* Scene comparison data *
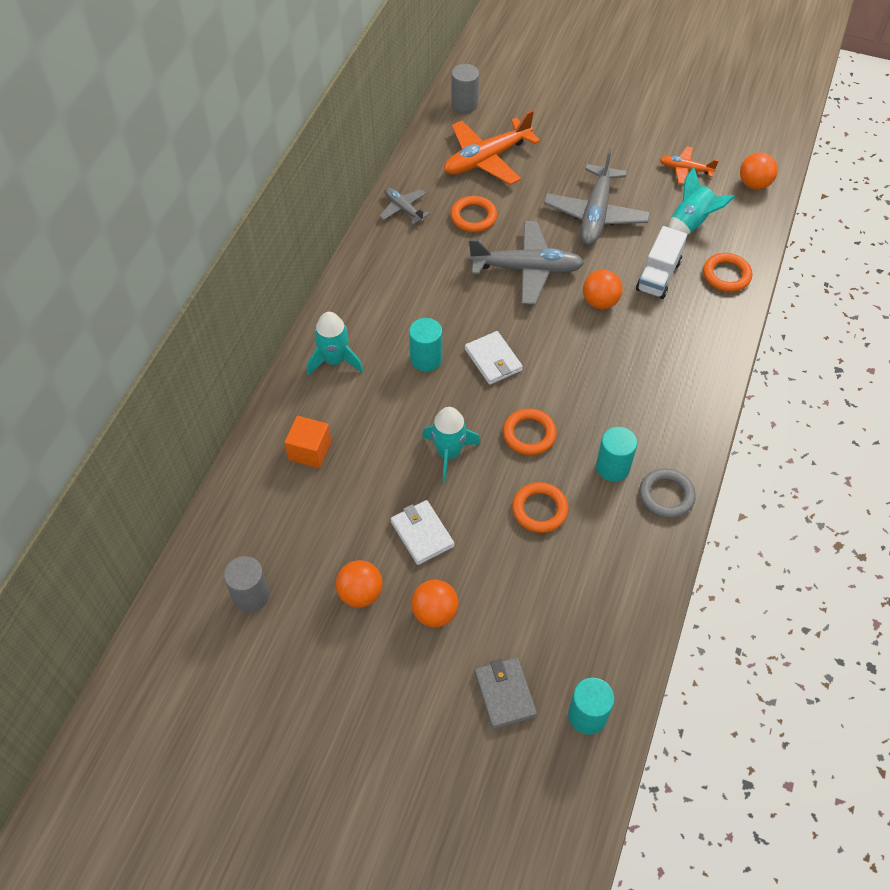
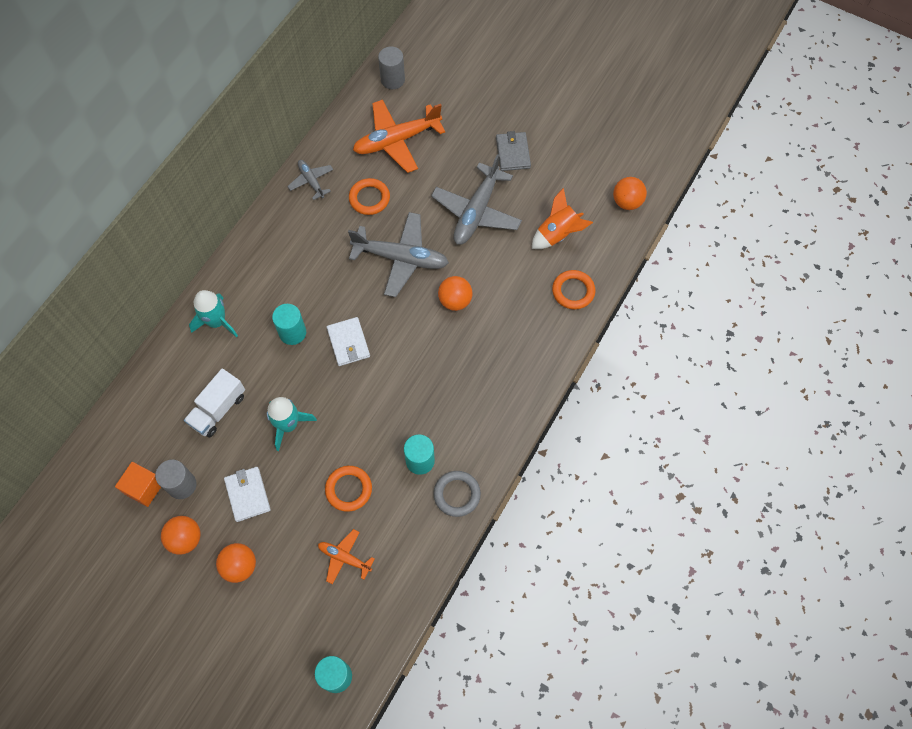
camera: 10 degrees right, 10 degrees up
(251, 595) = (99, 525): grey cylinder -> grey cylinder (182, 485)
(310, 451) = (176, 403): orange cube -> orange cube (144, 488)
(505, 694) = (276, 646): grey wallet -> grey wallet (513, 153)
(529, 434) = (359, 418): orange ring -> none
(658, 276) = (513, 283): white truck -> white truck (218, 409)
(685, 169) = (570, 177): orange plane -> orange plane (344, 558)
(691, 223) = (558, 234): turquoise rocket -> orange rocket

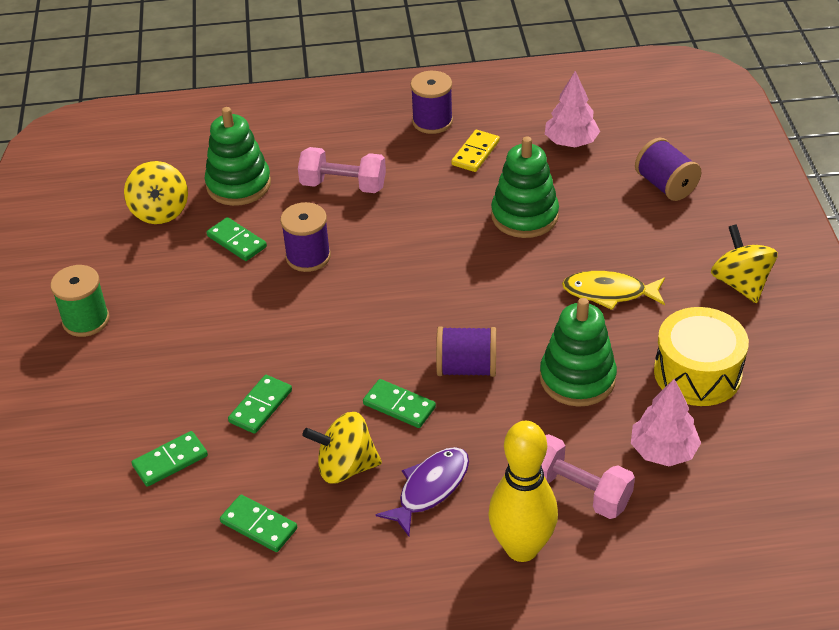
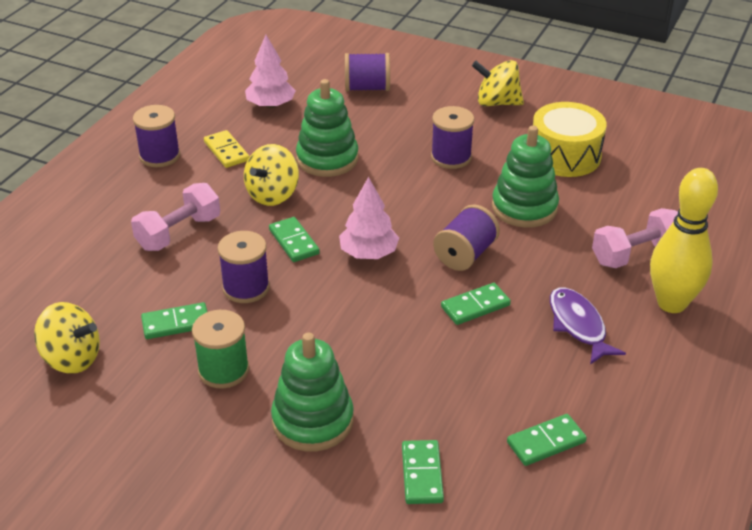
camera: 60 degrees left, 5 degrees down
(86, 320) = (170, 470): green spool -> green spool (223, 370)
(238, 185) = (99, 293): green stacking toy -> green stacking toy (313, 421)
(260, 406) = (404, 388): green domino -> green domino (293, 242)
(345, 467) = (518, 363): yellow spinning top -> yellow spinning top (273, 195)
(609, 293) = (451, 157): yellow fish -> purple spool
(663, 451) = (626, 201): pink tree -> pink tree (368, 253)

...

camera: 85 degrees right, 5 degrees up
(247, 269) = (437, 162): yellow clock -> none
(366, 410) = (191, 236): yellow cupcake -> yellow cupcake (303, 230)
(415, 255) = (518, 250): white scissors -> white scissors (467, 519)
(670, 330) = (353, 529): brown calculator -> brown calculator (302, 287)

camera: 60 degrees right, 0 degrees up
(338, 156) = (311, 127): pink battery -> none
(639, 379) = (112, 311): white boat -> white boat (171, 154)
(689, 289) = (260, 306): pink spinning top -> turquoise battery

* WORK REQUEST *
Retype the entries above exactly, but only from the line containing "(670, 330) = (353, 529): brown" through the line containing "(689, 289) = (260, 306): pink", both included.

* EXERCISE SOLUTION *
(670, 330) = (353, 529): brown calculator -> brown calculator (302, 287)

camera: 60 degrees right, 0 degrees up
(338, 156) = (311, 127): pink battery -> none
(639, 379) = (112, 311): white boat -> white boat (171, 154)
(689, 289) = (260, 306): pink spinning top -> turquoise battery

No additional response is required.